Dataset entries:
--*--

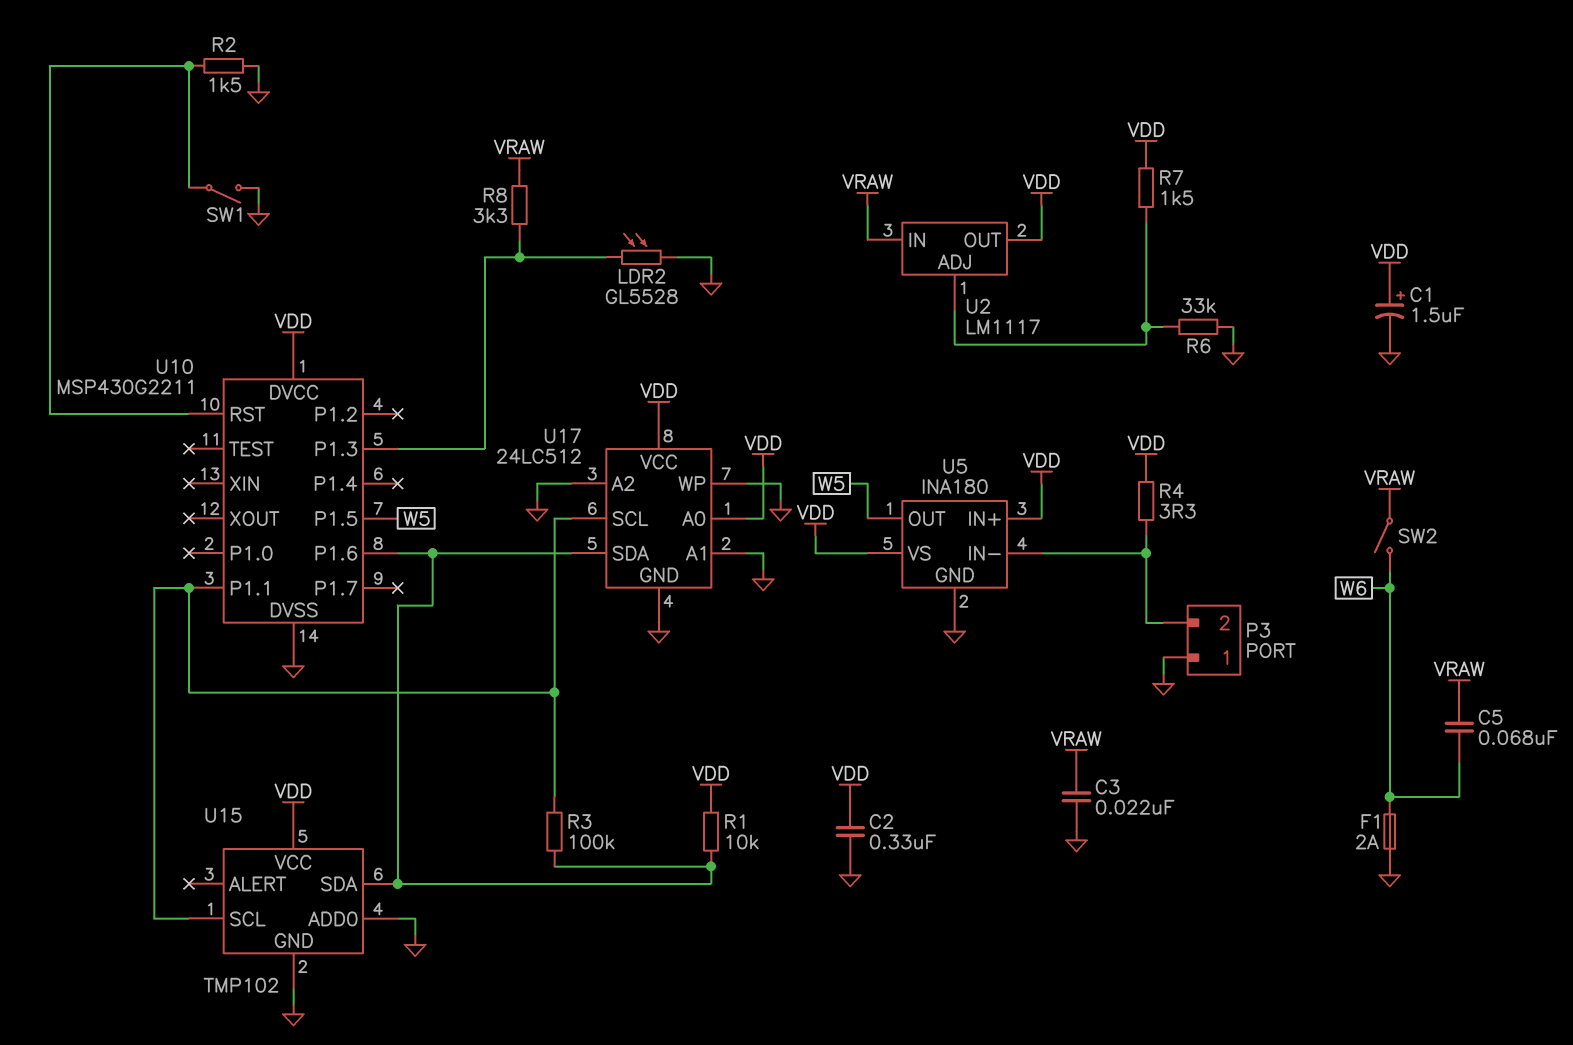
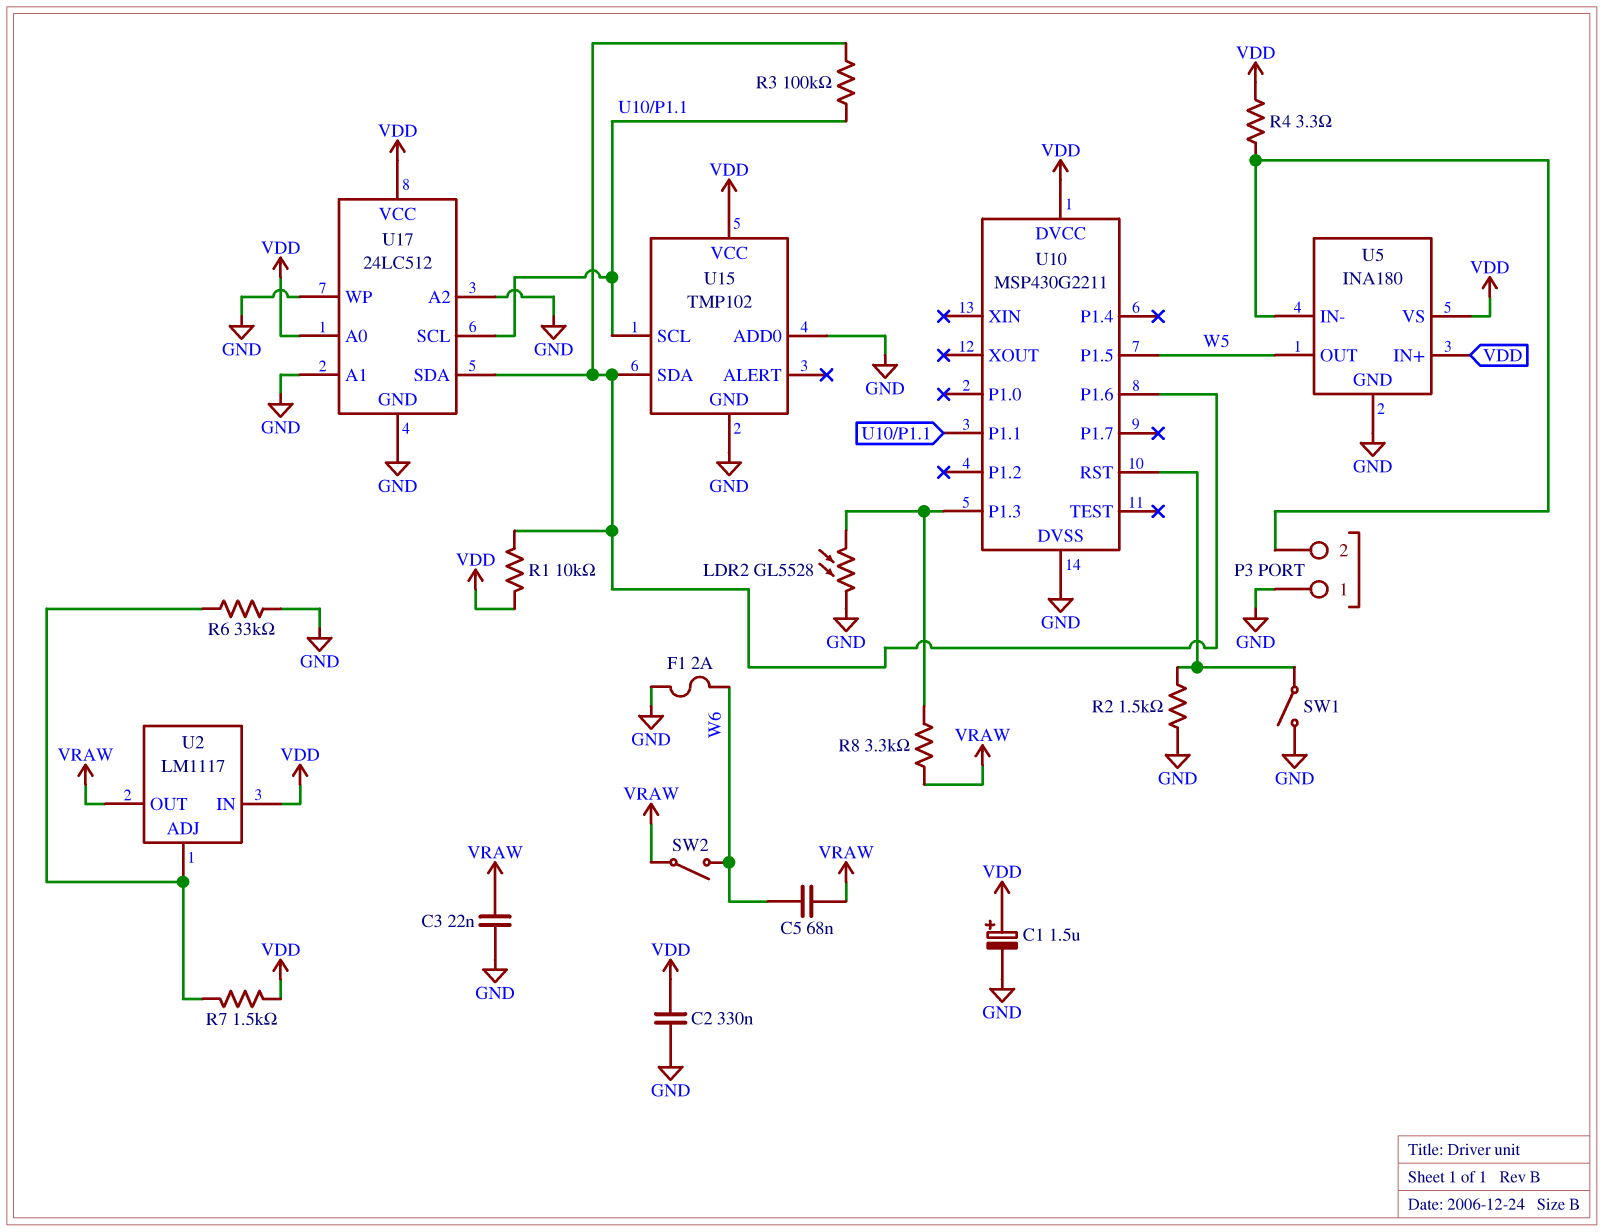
U2 pin IN: VRAW -> VDD
U2 pin OUT: VDD -> VRAW

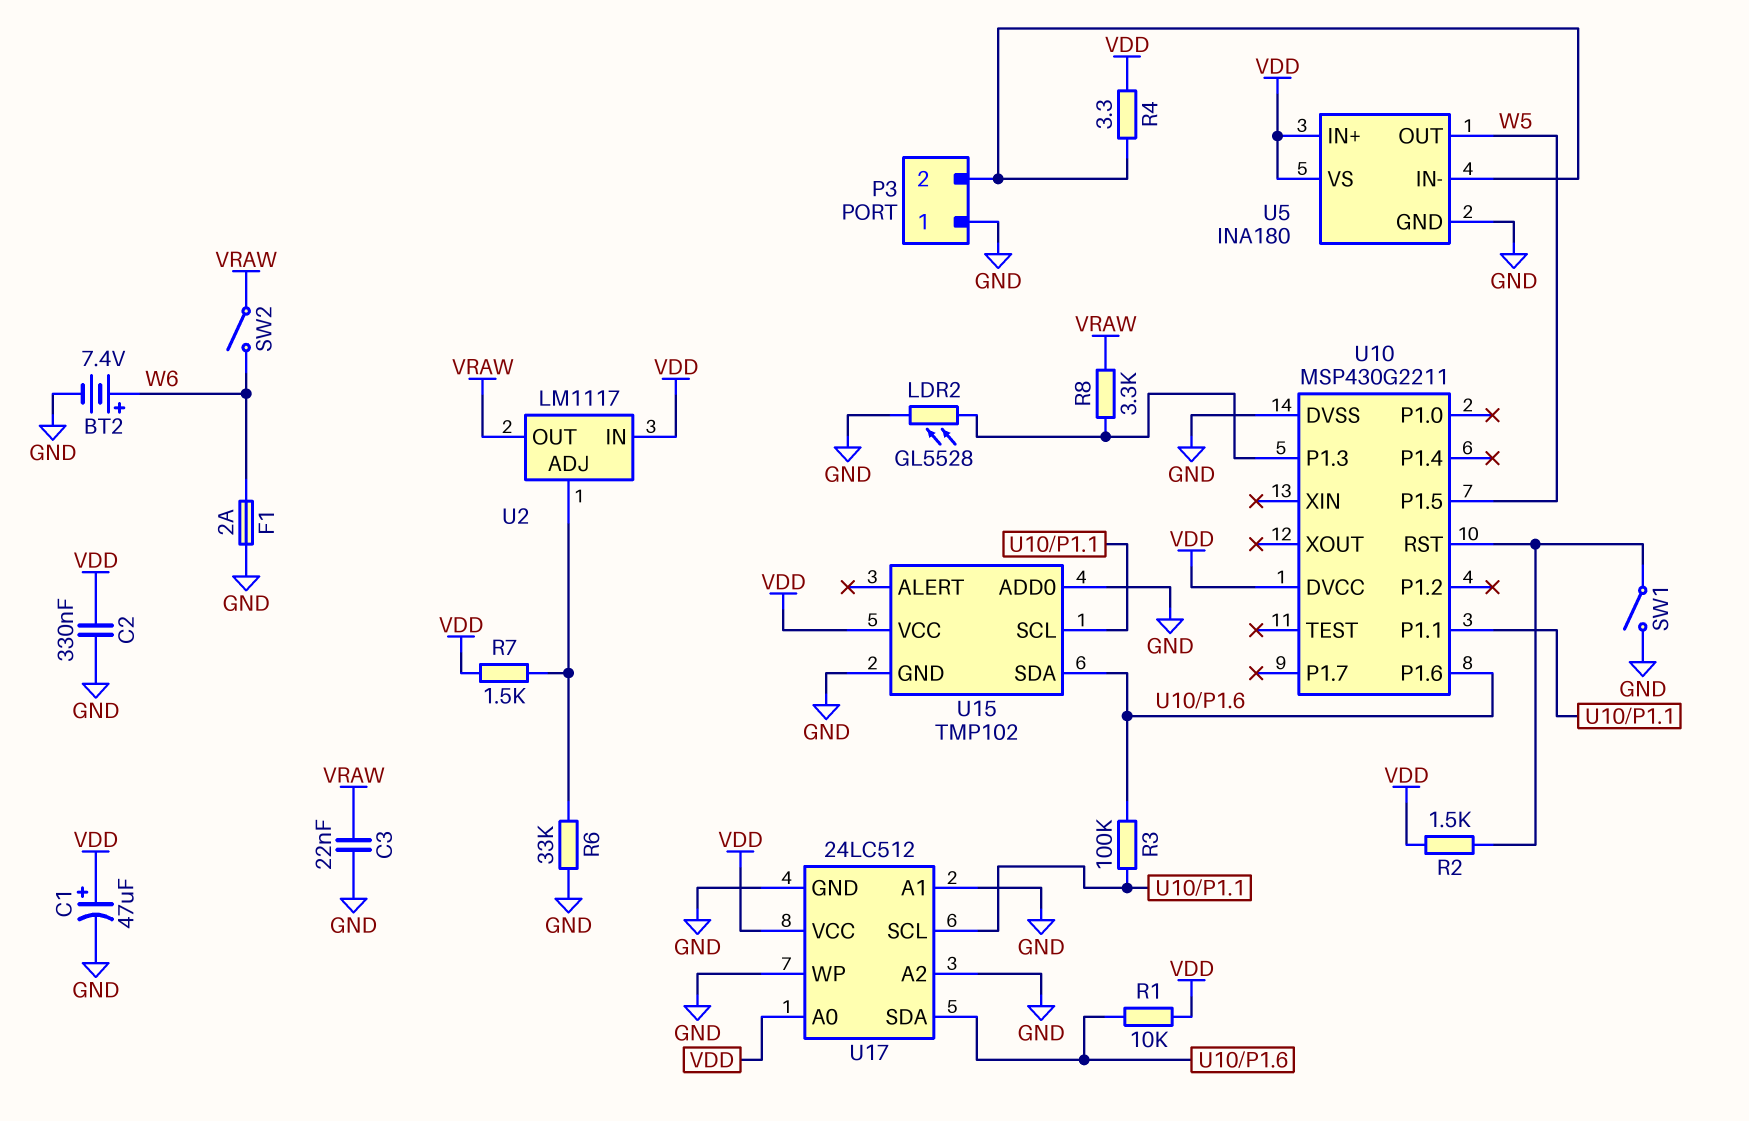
BT2: none -> 7.4V (plus W6, minus GND)
C1: 1.5uF (plus VDD, minus GND) -> 47uF (plus VDD, minus GND)
C5: 68nF (VRAW, W6) -> none
R2: 1.5k (GND, U10/RST) -> 1.5k (U10/RST, VDD)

--*--

### Exercise
Repeat exactly, and only, the lines from the one containing "BT2: none -> 7.4V (plus W6, minus GND)" through the last line above.

### Reply to the task
BT2: none -> 7.4V (plus W6, minus GND)
C1: 1.5uF (plus VDD, minus GND) -> 47uF (plus VDD, minus GND)
C5: 68nF (VRAW, W6) -> none
R2: 1.5k (GND, U10/RST) -> 1.5k (U10/RST, VDD)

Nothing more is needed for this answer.